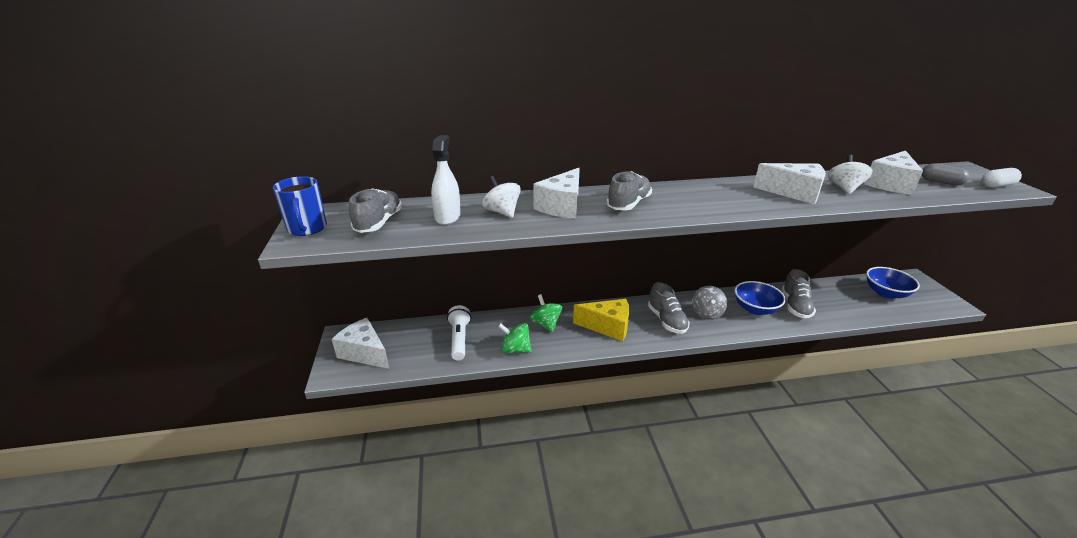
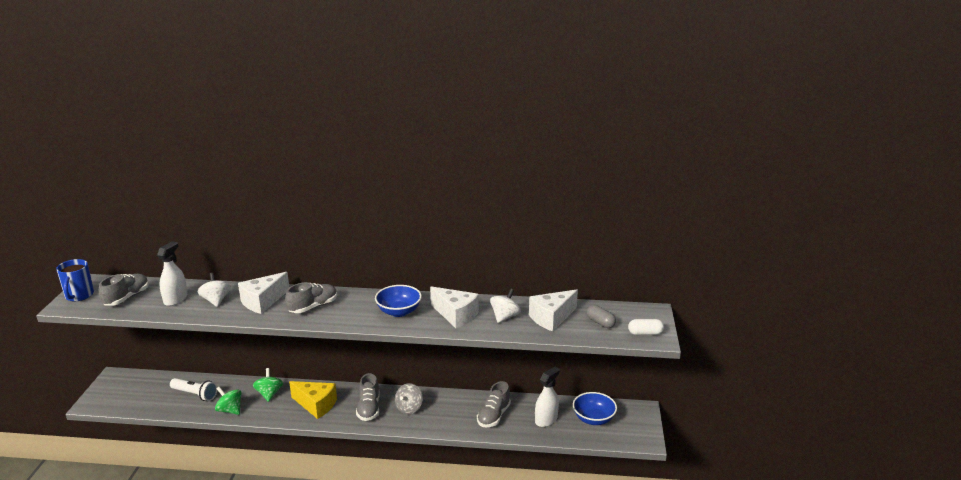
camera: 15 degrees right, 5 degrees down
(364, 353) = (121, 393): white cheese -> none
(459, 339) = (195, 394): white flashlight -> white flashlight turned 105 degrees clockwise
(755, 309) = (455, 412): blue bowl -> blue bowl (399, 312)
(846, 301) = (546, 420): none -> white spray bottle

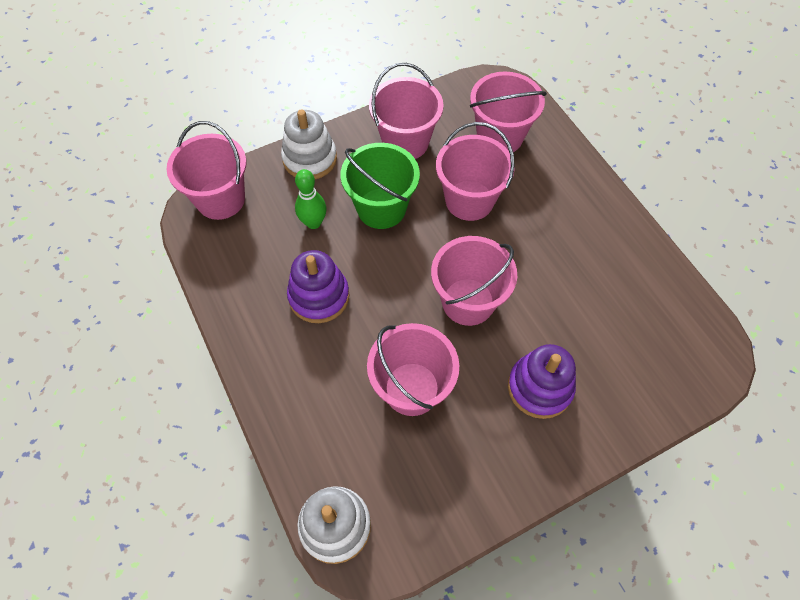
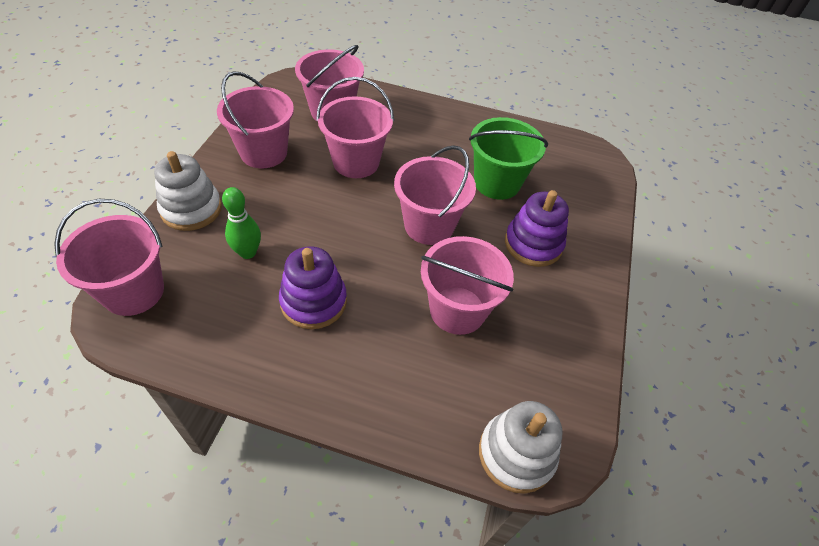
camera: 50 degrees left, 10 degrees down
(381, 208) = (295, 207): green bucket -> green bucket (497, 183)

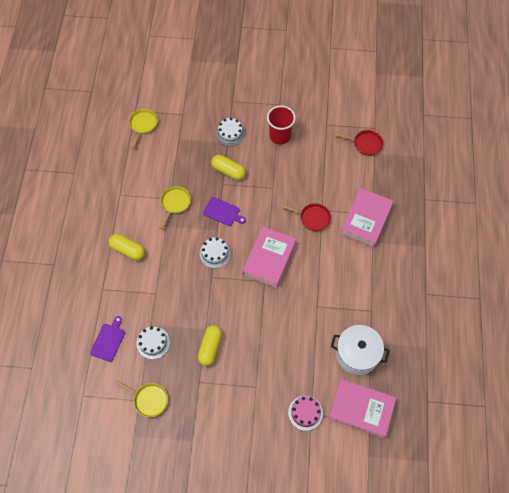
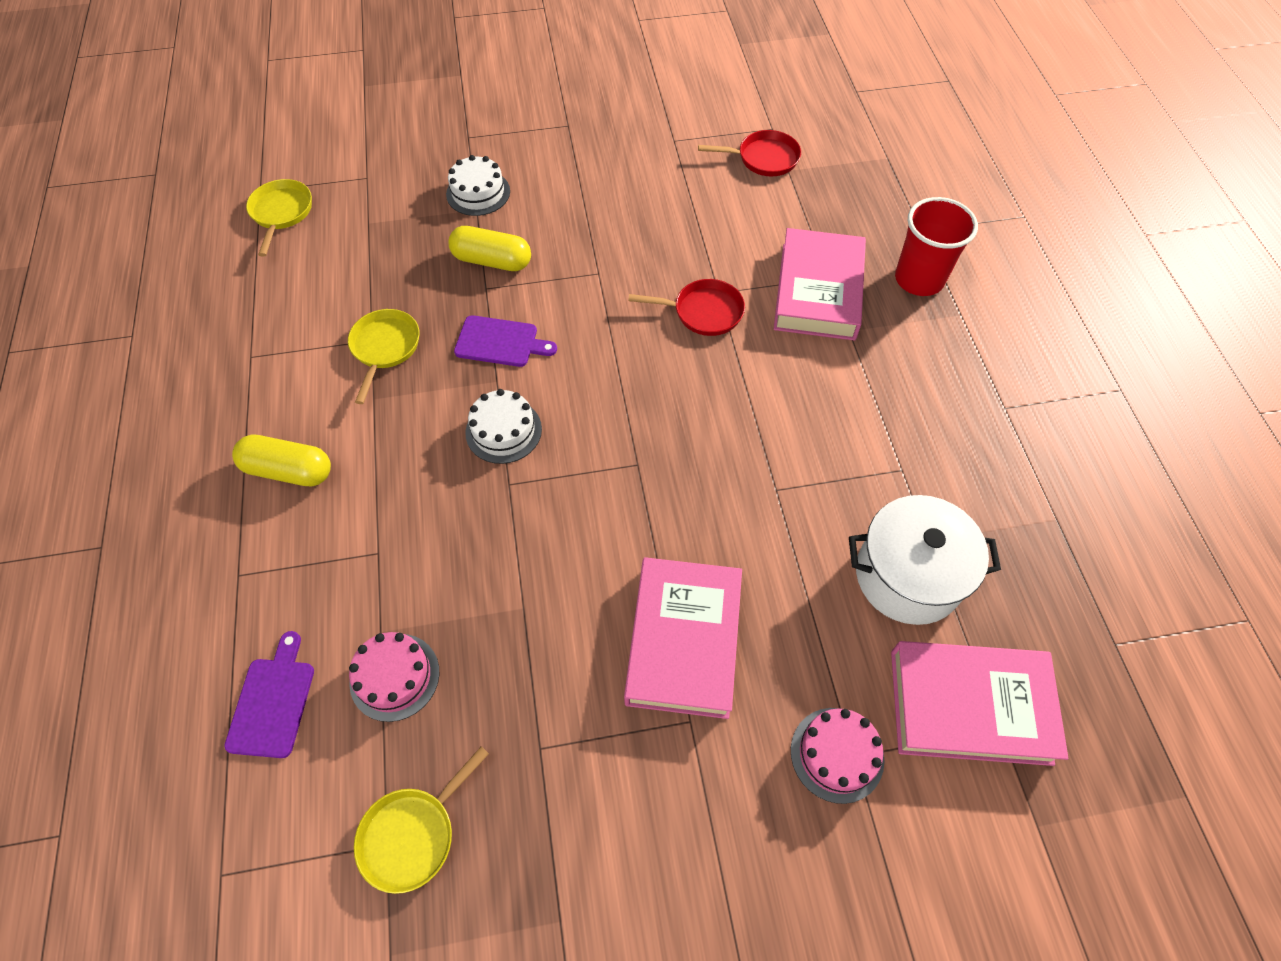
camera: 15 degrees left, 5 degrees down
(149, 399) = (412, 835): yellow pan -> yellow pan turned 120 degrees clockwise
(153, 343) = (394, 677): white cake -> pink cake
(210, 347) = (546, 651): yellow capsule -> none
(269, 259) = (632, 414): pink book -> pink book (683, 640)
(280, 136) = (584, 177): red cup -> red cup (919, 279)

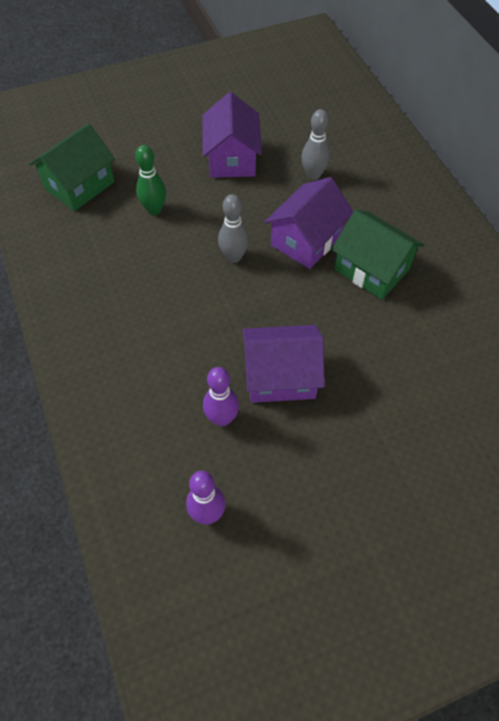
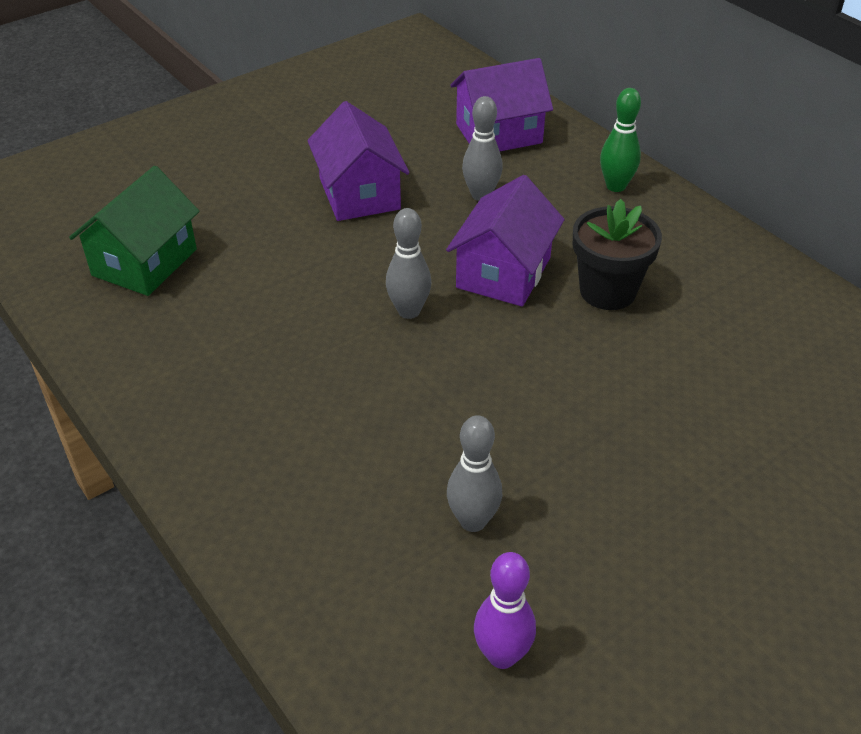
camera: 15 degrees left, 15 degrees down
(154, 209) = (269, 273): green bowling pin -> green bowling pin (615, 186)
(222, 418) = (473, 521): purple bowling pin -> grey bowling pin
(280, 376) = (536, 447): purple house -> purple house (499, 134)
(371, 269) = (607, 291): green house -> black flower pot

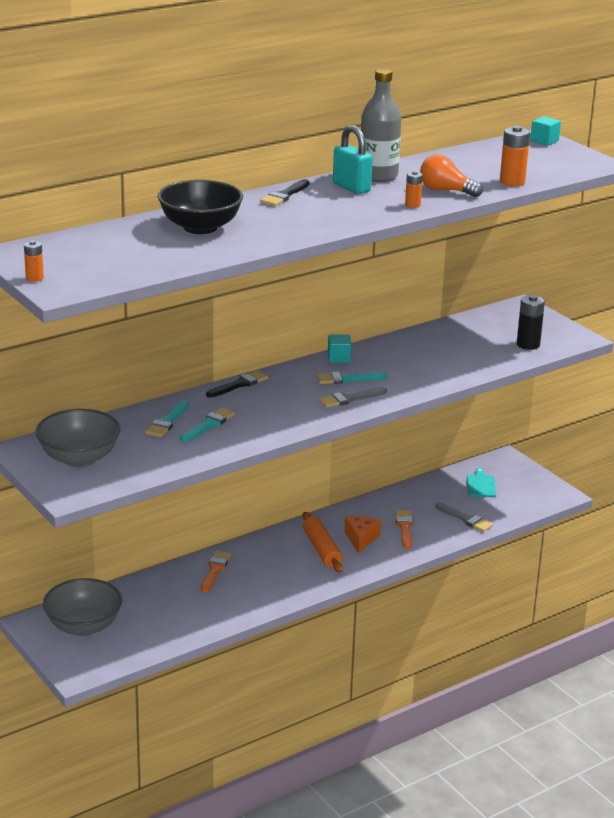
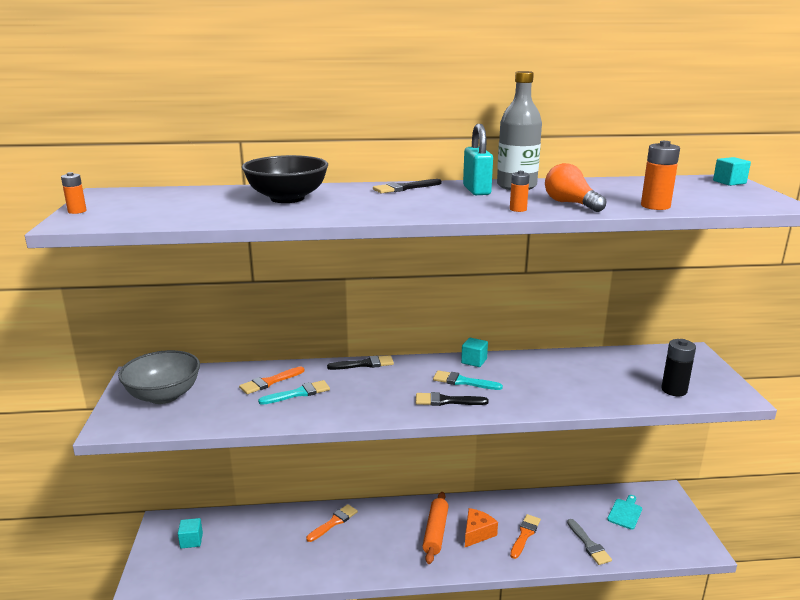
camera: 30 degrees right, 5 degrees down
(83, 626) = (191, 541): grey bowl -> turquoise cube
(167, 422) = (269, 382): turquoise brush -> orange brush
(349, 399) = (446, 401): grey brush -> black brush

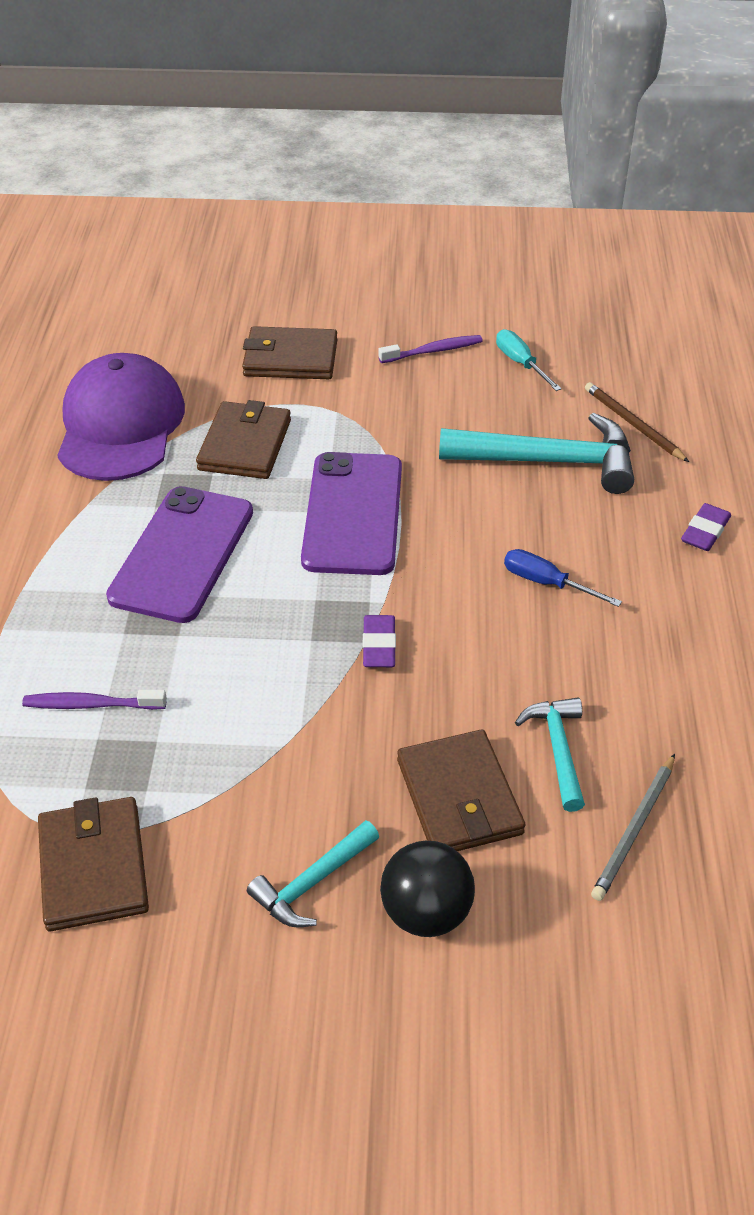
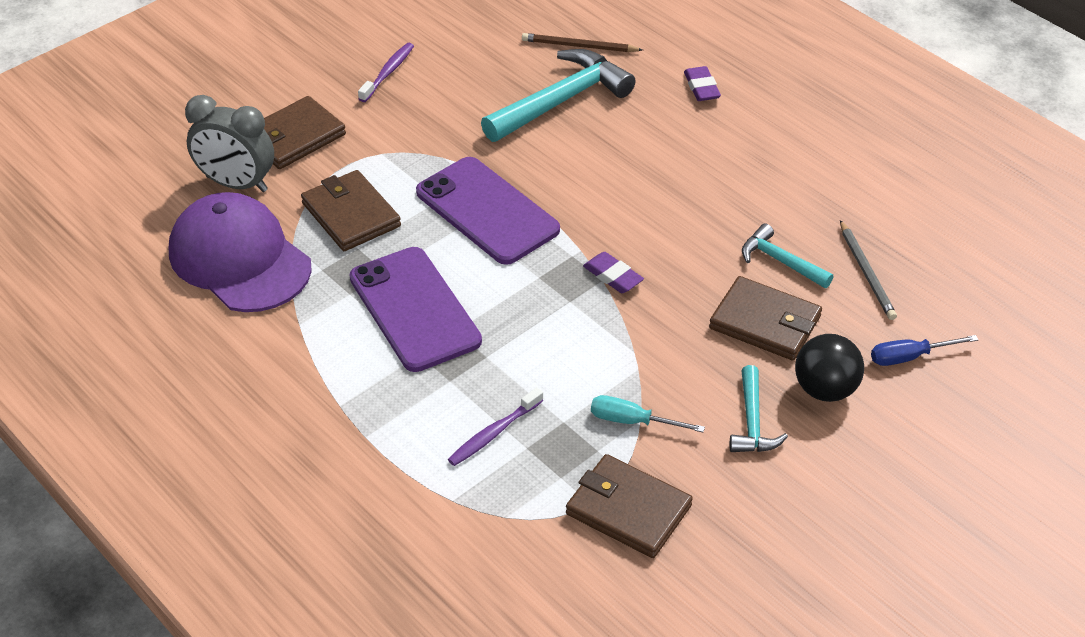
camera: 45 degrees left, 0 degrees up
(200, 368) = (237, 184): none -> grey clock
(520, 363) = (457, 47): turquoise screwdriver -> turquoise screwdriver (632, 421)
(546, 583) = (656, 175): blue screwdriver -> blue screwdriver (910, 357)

____________

Your task is to reproduce every record exactly while omitting the pictures.

* Answer for this exercise
camera: 15 degrees right, 5 degrees down
(364, 353) = (121, 393): white cheese -> none
(459, 339) = (195, 394): white flashlight -> white flashlight turned 105 degrees clockwise
(755, 309) = (455, 412): blue bowl -> blue bowl (399, 312)
(846, 301) = (546, 420): none -> white spray bottle

camera: 50 degrees left, 10 degrees down
(381, 208) = (295, 207): green bucket -> green bucket (497, 183)

camera: 15 degrees left, 5 degrees down
(149, 399) = (412, 835): yellow pan -> yellow pan turned 120 degrees clockwise
(153, 343) = (394, 677): white cake -> pink cake
(210, 347) = (546, 651): yellow capsule -> none
(269, 259) = (632, 414): pink book -> pink book (683, 640)
(280, 136) = (584, 177): red cup -> red cup (919, 279)

camera: 15 degrees left, 15 degrees down
(154, 209) = (269, 273): green bowling pin -> green bowling pin (615, 186)
(222, 418) = (473, 521): purple bowling pin -> grey bowling pin
(280, 376) = (536, 447): purple house -> purple house (499, 134)
(371, 269) = (607, 291): green house -> black flower pot

camera: 30 degrees right, 5 degrees down
(83, 626) = (191, 541): grey bowl -> turquoise cube
(167, 422) = (269, 382): turquoise brush -> orange brush
(349, 399) = (446, 401): grey brush -> black brush

camera: 45 degrees left, 0 degrees up
(200, 368) = (237, 184): none -> grey clock
(520, 363) = (457, 47): turquoise screwdriver -> turquoise screwdriver (632, 421)
(546, 583) = (656, 175): blue screwdriver -> blue screwdriver (910, 357)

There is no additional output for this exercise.